Copy out again, unchanged, the listing below from the line that has "blue tape: 3 -> 4" through the line that has "yellow tape: 12 -> 11".

#### Material for the task
---------------

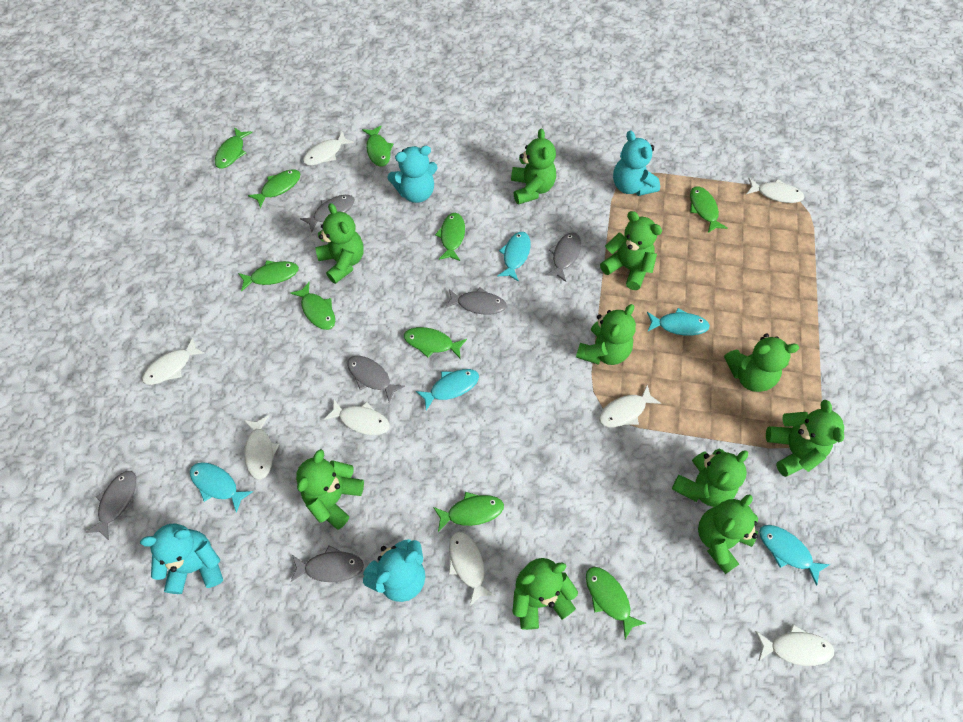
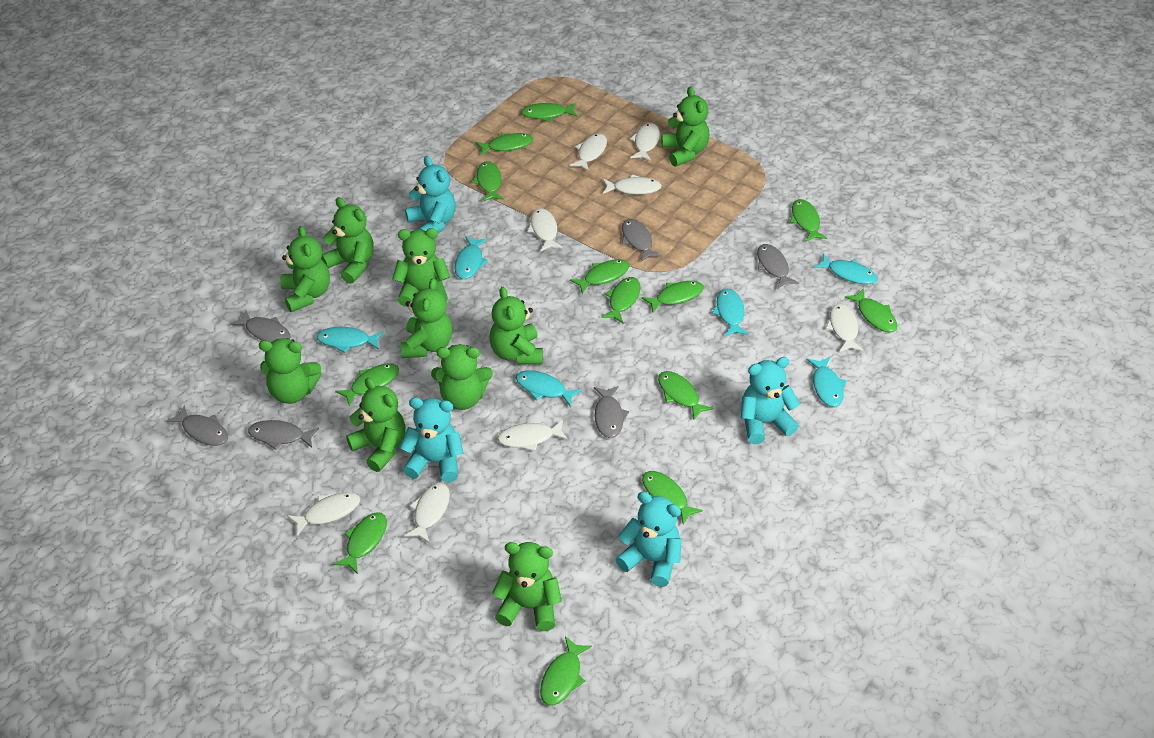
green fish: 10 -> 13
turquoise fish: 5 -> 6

---------------

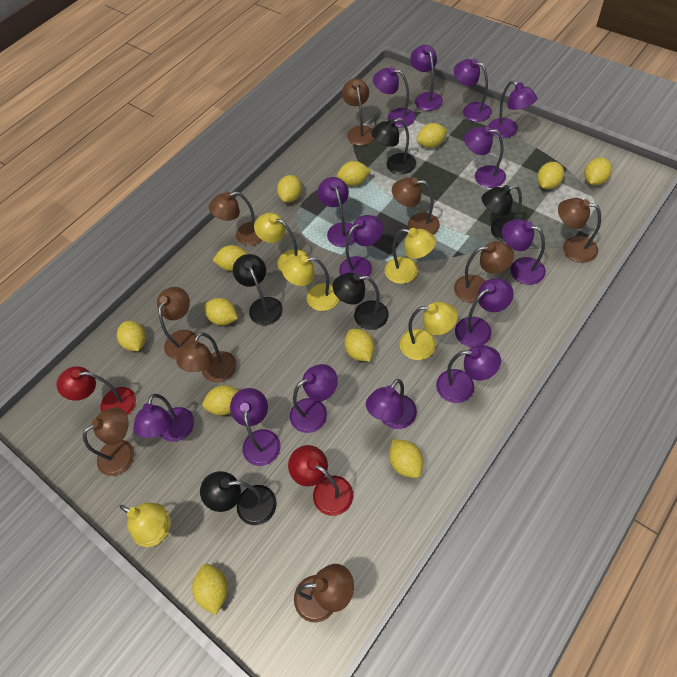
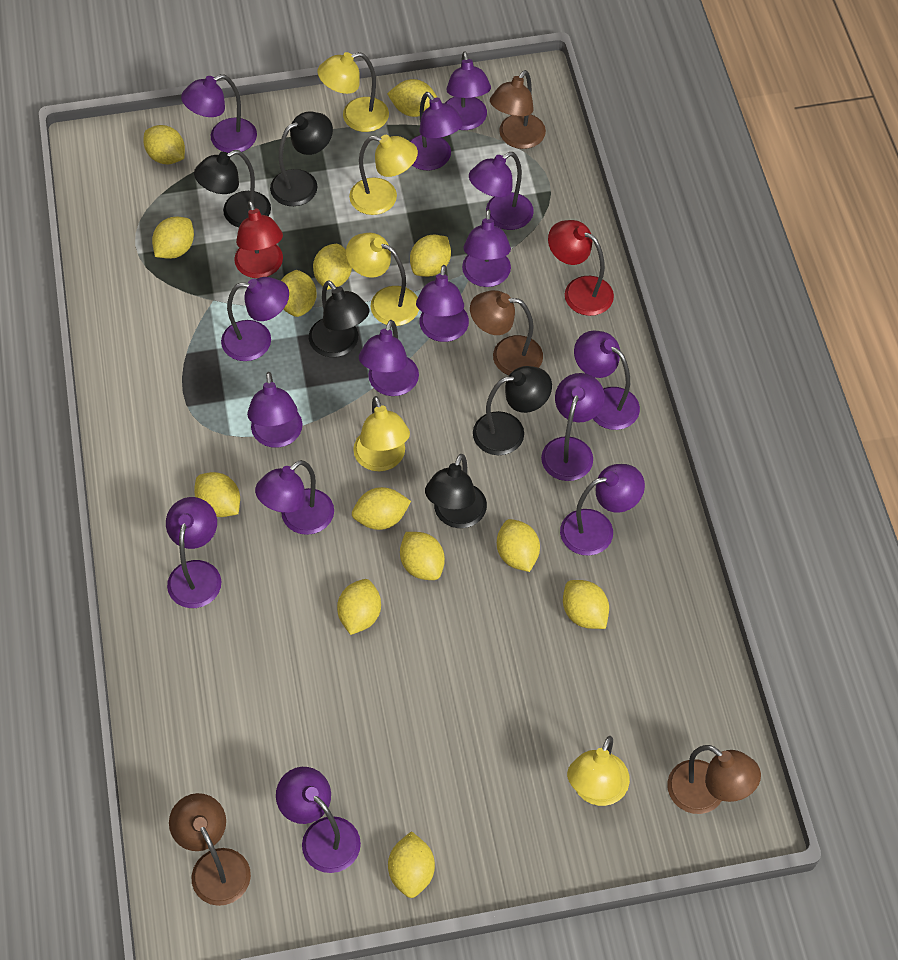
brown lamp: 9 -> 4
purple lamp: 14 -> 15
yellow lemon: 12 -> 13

---------------

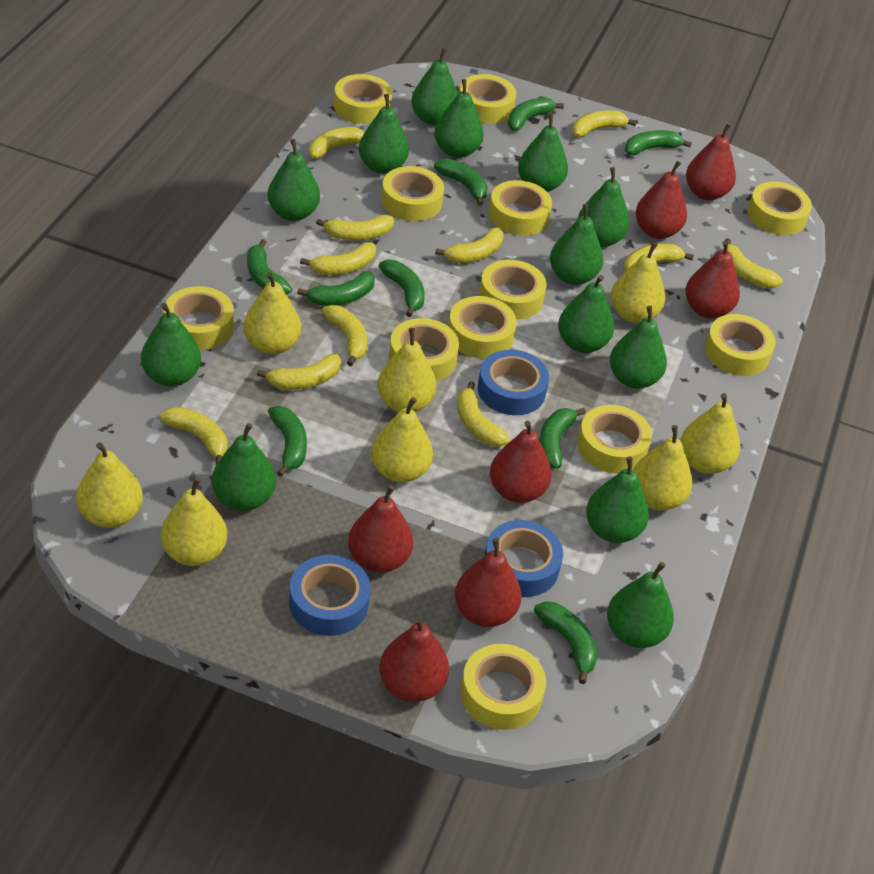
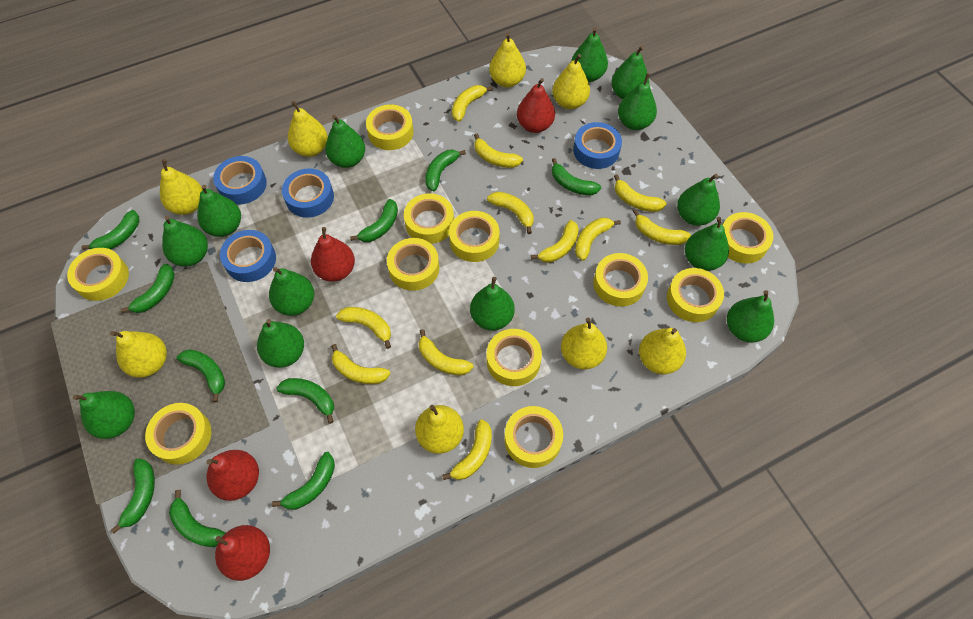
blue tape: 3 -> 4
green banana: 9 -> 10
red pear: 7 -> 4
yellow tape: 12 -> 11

---------------

#### Solution below
blue tape: 3 -> 4
green banana: 9 -> 10
red pear: 7 -> 4
yellow tape: 12 -> 11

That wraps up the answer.